** Request **
Please restate each line of the data that follows word for word, skipping any image.

** Entries provided **
☆ ☆ ☆

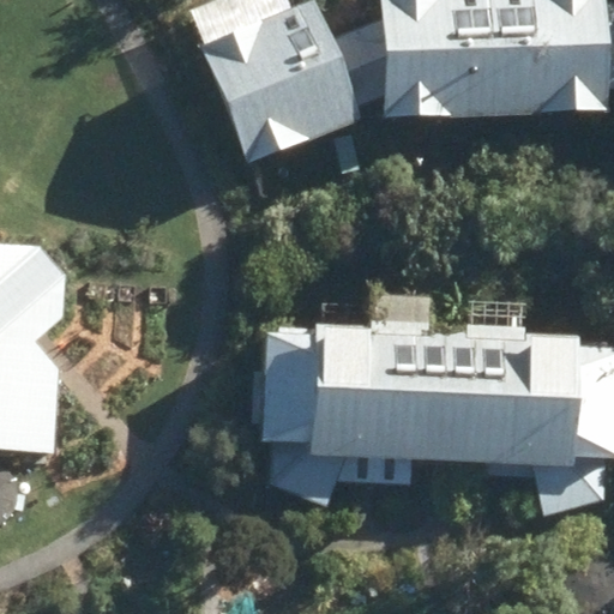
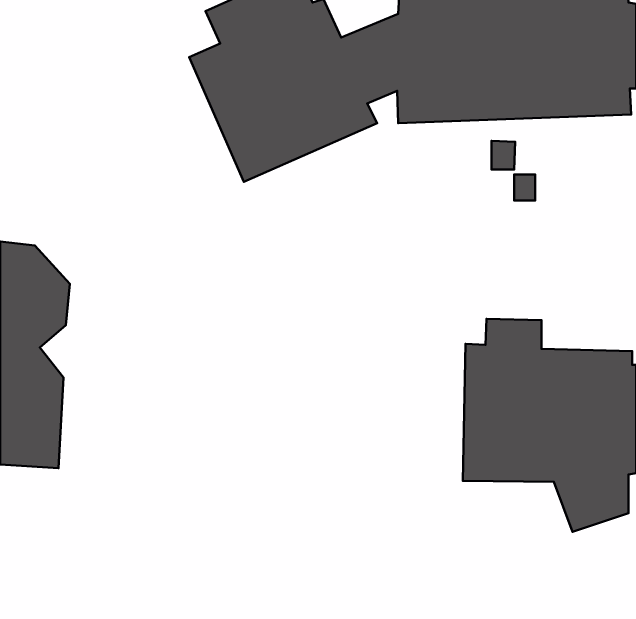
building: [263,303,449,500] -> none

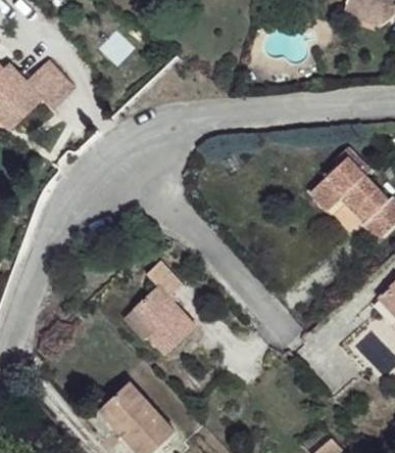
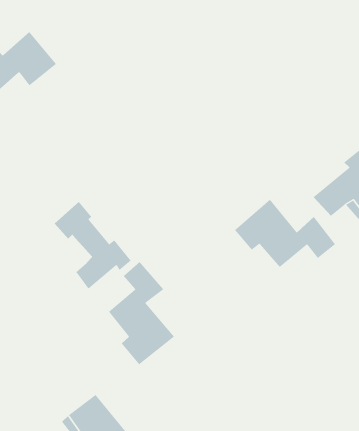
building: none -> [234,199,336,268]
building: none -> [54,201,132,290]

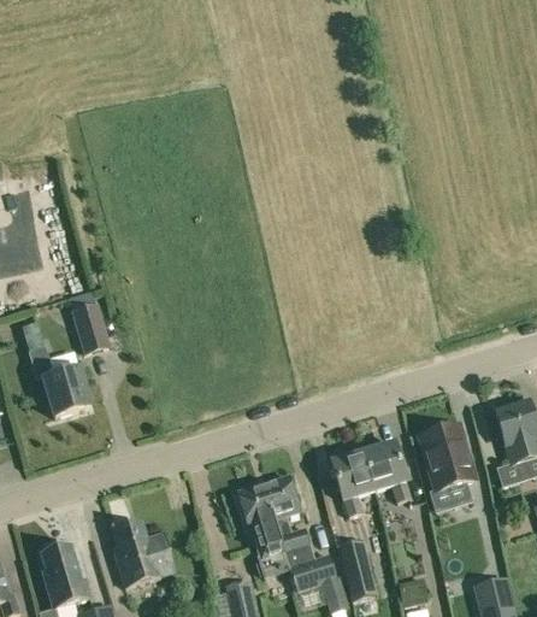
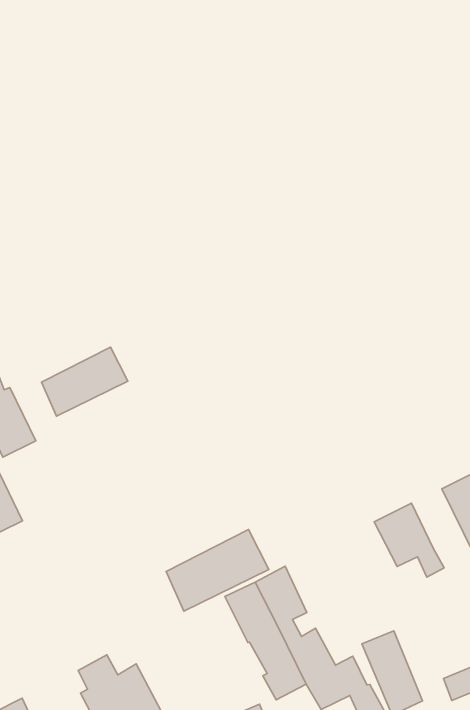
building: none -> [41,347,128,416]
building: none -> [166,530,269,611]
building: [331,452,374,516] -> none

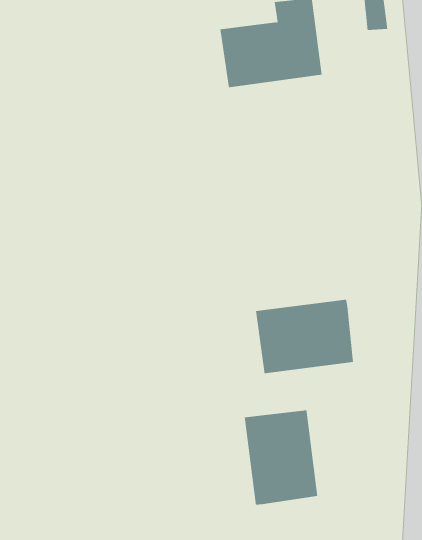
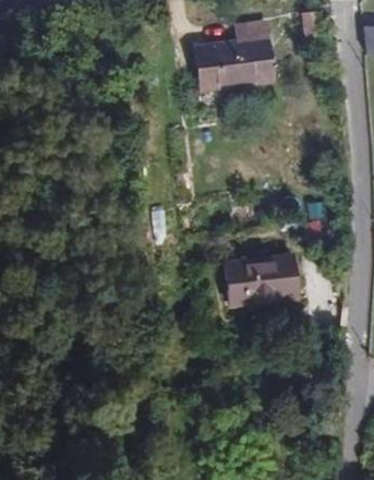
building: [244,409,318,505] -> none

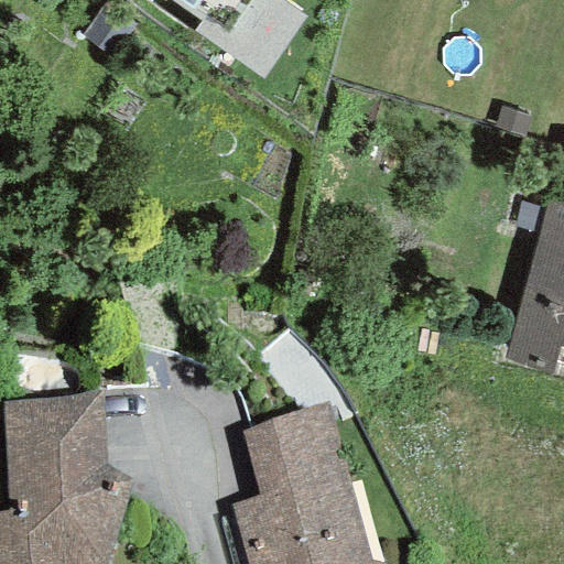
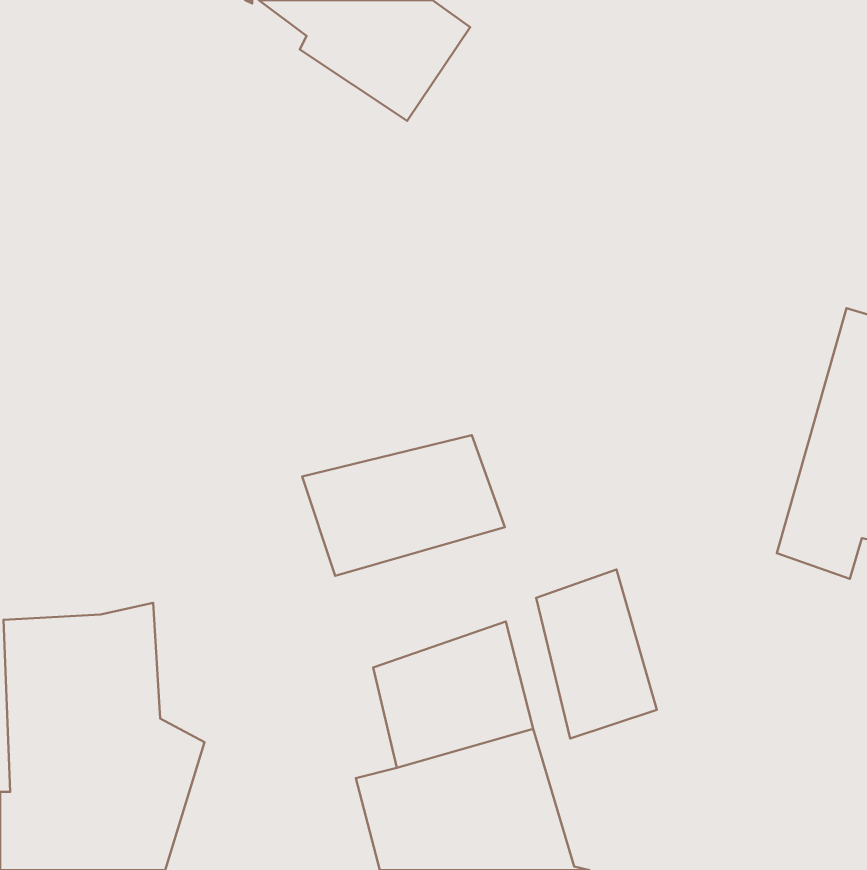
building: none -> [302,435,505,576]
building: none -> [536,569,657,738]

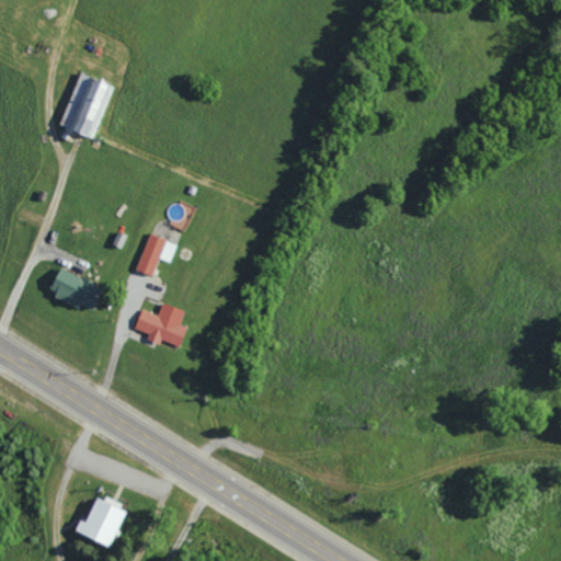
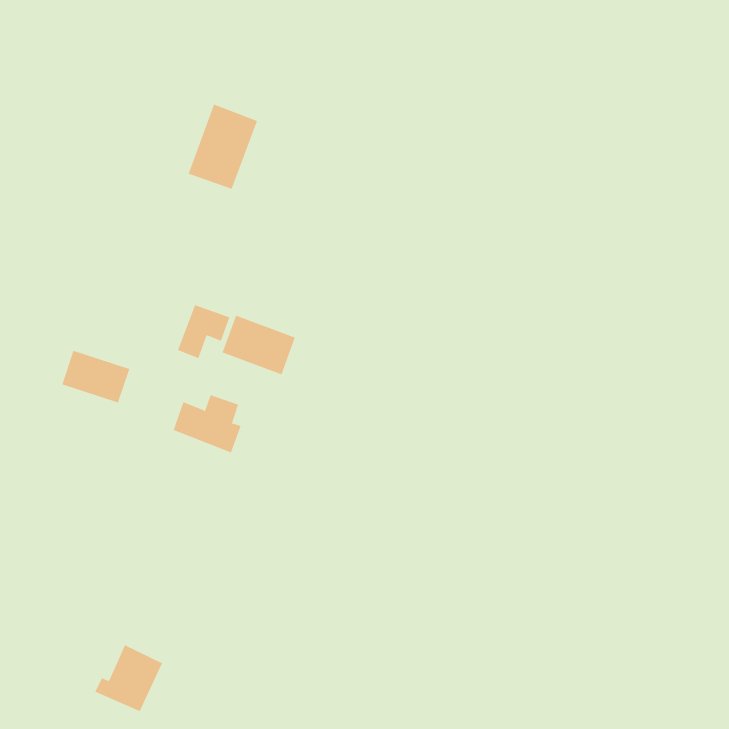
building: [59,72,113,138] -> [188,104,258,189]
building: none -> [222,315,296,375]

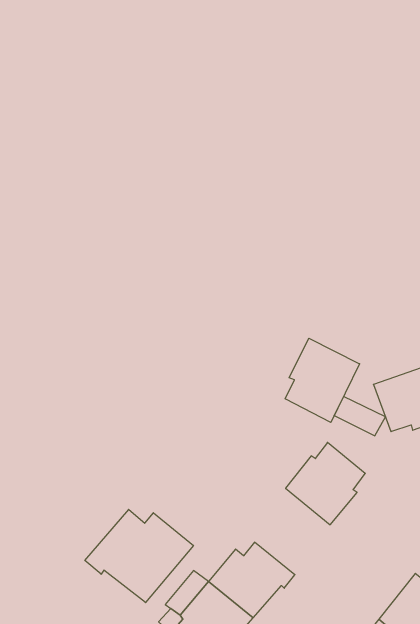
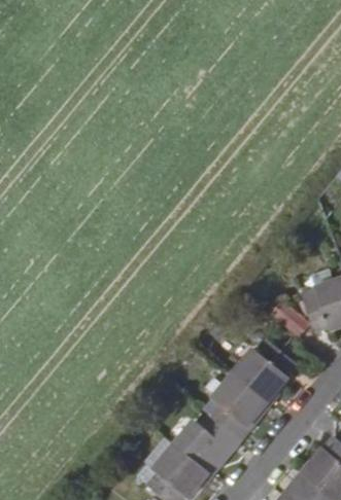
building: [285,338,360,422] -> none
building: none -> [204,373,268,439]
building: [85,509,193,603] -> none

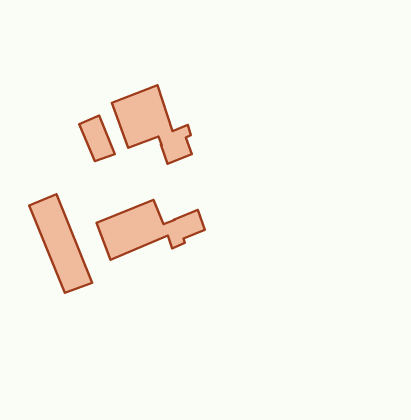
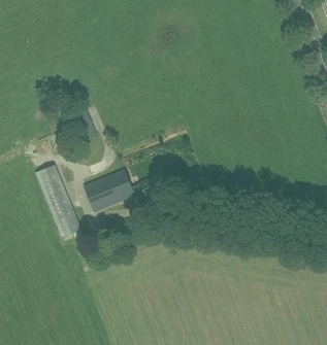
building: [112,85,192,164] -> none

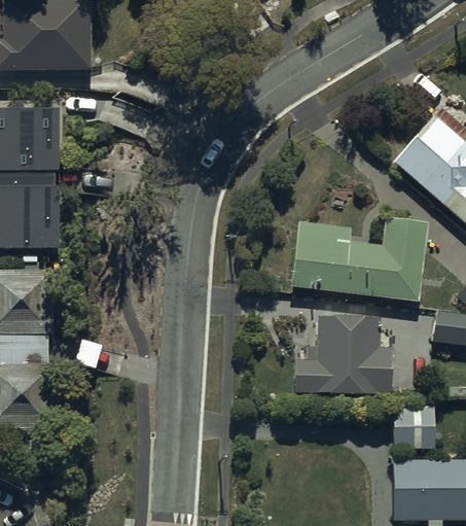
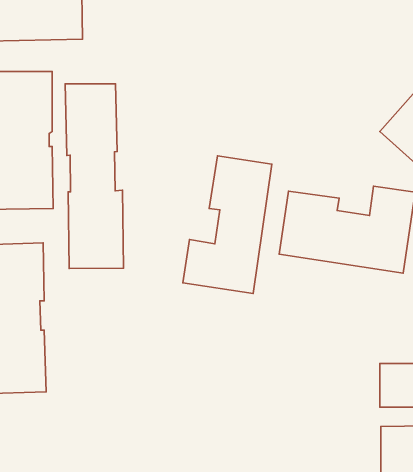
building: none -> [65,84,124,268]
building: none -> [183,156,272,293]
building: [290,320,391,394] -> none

☆ ☆ ☆

** Answer for the task **
building: [263,303,449,500] -> none

building: none -> [234,199,336,268]
building: none -> [54,201,132,290]

building: none -> [41,347,128,416]
building: none -> [166,530,269,611]
building: [331,452,374,516] -> none

building: [244,409,318,505] -> none

building: none -> [302,435,505,576]
building: none -> [536,569,657,738]

building: [59,72,113,138] -> [188,104,258,189]
building: none -> [222,315,296,375]

building: [285,338,360,422] -> none
building: none -> [204,373,268,439]
building: [85,509,193,603] -> none

building: [112,85,192,164] -> none

building: none -> [65,84,124,268]
building: none -> [183,156,272,293]
building: [290,320,391,394] -> none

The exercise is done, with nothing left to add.